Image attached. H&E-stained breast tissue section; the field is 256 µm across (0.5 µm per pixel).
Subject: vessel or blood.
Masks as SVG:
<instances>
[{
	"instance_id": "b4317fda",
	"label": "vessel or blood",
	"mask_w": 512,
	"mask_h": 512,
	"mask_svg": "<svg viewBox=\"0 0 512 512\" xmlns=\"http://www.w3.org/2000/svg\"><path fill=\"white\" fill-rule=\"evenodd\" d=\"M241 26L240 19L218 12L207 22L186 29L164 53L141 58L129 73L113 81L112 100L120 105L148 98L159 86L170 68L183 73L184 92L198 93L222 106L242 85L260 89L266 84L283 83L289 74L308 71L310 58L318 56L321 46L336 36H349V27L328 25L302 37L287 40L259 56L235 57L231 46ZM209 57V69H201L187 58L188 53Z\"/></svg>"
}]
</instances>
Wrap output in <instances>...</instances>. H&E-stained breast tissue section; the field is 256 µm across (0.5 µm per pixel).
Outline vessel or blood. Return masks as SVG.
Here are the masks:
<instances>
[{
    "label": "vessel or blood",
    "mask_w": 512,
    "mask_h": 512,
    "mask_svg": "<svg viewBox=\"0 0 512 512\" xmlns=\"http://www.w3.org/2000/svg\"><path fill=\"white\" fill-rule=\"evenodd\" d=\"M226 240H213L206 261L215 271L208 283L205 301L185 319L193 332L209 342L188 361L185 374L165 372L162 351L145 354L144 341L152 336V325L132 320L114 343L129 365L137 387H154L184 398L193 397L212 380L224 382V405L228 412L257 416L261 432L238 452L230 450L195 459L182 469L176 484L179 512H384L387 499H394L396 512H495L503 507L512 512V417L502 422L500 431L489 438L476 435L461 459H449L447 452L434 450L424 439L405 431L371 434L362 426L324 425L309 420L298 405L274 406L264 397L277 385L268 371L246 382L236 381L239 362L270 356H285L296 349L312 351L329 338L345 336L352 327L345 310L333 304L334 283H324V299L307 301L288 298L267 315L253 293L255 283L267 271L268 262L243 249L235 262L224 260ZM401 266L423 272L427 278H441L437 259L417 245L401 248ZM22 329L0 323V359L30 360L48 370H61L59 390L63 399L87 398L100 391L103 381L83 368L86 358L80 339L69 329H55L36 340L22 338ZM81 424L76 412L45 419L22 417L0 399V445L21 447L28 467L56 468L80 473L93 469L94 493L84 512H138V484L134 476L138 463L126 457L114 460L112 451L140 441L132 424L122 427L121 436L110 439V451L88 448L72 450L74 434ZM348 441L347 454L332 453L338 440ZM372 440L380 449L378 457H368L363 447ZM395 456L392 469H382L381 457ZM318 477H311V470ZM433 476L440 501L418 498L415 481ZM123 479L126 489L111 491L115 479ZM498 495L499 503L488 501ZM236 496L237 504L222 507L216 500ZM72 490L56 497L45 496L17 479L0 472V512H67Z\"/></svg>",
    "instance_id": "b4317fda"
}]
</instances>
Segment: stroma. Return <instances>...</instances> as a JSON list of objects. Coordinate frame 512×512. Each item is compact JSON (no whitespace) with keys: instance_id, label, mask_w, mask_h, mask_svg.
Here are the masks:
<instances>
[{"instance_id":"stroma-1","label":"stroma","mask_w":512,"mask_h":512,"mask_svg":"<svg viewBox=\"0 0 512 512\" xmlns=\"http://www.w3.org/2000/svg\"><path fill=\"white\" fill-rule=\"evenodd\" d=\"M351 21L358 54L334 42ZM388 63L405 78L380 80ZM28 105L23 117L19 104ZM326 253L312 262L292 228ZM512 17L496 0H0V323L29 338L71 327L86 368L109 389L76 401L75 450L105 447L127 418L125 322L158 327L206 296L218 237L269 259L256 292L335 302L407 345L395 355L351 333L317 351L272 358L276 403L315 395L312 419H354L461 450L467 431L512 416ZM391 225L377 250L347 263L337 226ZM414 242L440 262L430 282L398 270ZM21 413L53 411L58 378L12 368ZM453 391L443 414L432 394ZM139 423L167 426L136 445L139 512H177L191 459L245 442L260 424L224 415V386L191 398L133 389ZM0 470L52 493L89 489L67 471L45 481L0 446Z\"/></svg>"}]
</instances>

Directions: Return the listing above in its exact form.

Final result:
Image attached. H&E-stained breast tissue section; the field is 256 µm across (0.5 µm per pixel).
Subject: vessel or blood.
Masks as SVG:
<instances>
[{
	"instance_id": "b4317fda",
	"label": "vessel or blood",
	"mask_w": 512,
	"mask_h": 512,
	"mask_svg": "<svg viewBox=\"0 0 512 512\" xmlns=\"http://www.w3.org/2000/svg\"><path fill=\"white\" fill-rule=\"evenodd\" d=\"M241 26L240 19L218 12L207 22L186 29L164 53L141 58L129 73L113 81L112 100L120 105L148 98L159 86L170 68L183 73L184 92L198 93L222 106L242 85L260 89L266 84L283 83L289 74L308 71L310 58L318 56L321 46L336 36H349V27L328 25L302 37L287 40L259 56L235 57L231 46ZM209 57V69H201L187 58L188 53Z\"/></svg>"
}]
</instances>
Wrap output in <instances>...</instances>. H&E-stained breast tissue section; the field is 256 µm across (0.5 µm per pixel).
Outline vessel or blood. Return masks as SVG.
Here are the masks:
<instances>
[{
    "label": "vessel or blood",
    "mask_w": 512,
    "mask_h": 512,
    "mask_svg": "<svg viewBox=\"0 0 512 512\" xmlns=\"http://www.w3.org/2000/svg\"><path fill=\"white\" fill-rule=\"evenodd\" d=\"M226 240H213L206 261L215 271L208 283L205 301L185 319L193 332L209 342L188 361L185 374L165 372L162 351L145 354L144 341L152 336V325L132 320L114 343L129 365L137 387H154L184 398L193 397L212 380L224 382V405L228 412L257 416L261 432L238 452L230 450L195 459L182 469L176 484L179 512H384L387 499H394L396 512H495L503 507L512 512V417L502 422L500 431L489 438L476 435L461 459H449L447 452L434 450L424 439L405 431L371 434L362 426L324 425L309 420L298 405L274 406L264 397L277 385L268 371L246 382L236 381L239 362L270 356H285L296 349L312 351L329 338L345 336L352 327L345 310L333 304L334 283H324V299L307 301L288 298L267 315L253 293L255 283L267 271L268 262L243 249L235 262L224 260ZM401 266L423 272L427 278H441L437 259L417 245L401 248ZM22 329L0 323V359L30 360L48 370H61L59 390L63 399L87 398L100 391L103 381L83 368L86 358L80 339L69 329H55L36 340L22 338ZM81 424L76 412L45 419L22 417L0 399V445L21 447L28 467L56 468L80 473L93 469L94 493L84 512H138V484L134 476L138 463L126 457L114 460L112 451L140 441L132 424L122 427L121 436L110 439V451L88 448L72 450L74 434ZM348 441L347 454L332 453L338 440ZM372 440L380 449L378 457H368L363 447ZM395 456L392 469H382L381 457ZM318 477H311V470ZM433 476L440 501L418 498L415 481ZM123 479L126 489L111 491L115 479ZM498 495L499 503L488 501ZM236 496L237 504L222 507L216 500ZM72 490L56 497L45 496L17 479L0 472V512H67Z\"/></svg>",
    "instance_id": "b4317fda"
}]
</instances>
Segment: stroma. Return <instances>...</instances> as a JSON list of objects. Coordinate frame 512×512. Each item is compact JSON (no whitespace) with keys: instance_id, label, mask_w, mask_h, mask_svg.
Here are the masks:
<instances>
[{"instance_id":"stroma-1","label":"stroma","mask_w":512,"mask_h":512,"mask_svg":"<svg viewBox=\"0 0 512 512\" xmlns=\"http://www.w3.org/2000/svg\"><path fill=\"white\" fill-rule=\"evenodd\" d=\"M351 21L358 54L334 42ZM388 63L405 78L380 80ZM28 105L23 117L19 104ZM326 253L312 262L292 228ZM512 17L496 0H0V323L29 338L71 327L86 368L109 389L76 401L75 450L105 447L127 418L125 322L158 327L206 296L218 237L269 259L256 292L335 302L407 345L395 355L351 333L317 351L272 358L276 403L315 395L312 419H354L461 450L467 431L512 416ZM391 225L377 250L347 263L337 226ZM414 242L440 262L430 282L398 270ZM21 413L53 411L58 378L12 368ZM453 391L443 414L432 394ZM139 423L167 426L136 445L139 512H177L191 459L245 442L260 424L224 415V386L191 398L133 389ZM0 470L52 493L89 489L67 471L45 481L0 446Z\"/></svg>"}]
</instances>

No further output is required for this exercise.